Within the following material, tally each line that contains the string "none". Give the tally only.

── DATA FOR THIS TASK ──

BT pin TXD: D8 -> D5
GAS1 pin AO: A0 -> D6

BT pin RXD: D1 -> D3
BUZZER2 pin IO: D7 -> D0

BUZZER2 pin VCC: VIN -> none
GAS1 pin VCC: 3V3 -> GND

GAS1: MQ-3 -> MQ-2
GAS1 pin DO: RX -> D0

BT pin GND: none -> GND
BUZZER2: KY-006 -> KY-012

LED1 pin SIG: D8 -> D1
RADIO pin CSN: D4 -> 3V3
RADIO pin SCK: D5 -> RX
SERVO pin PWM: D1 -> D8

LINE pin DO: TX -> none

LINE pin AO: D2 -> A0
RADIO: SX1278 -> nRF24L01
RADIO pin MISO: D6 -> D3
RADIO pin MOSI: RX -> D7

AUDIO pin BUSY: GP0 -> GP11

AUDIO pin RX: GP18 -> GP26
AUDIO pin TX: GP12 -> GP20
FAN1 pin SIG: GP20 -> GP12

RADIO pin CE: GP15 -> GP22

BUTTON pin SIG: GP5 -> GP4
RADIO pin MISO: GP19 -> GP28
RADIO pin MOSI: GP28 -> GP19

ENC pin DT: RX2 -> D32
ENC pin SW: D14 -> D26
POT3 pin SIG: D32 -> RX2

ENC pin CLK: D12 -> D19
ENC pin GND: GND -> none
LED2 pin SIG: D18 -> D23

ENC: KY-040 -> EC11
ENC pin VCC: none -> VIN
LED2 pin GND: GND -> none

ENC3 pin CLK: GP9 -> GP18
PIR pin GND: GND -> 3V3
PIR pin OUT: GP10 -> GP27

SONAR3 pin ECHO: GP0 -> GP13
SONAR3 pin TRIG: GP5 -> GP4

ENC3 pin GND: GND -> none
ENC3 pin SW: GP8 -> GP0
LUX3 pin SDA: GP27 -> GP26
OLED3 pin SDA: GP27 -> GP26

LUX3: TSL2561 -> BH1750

───

EXERCISE RESULT:
7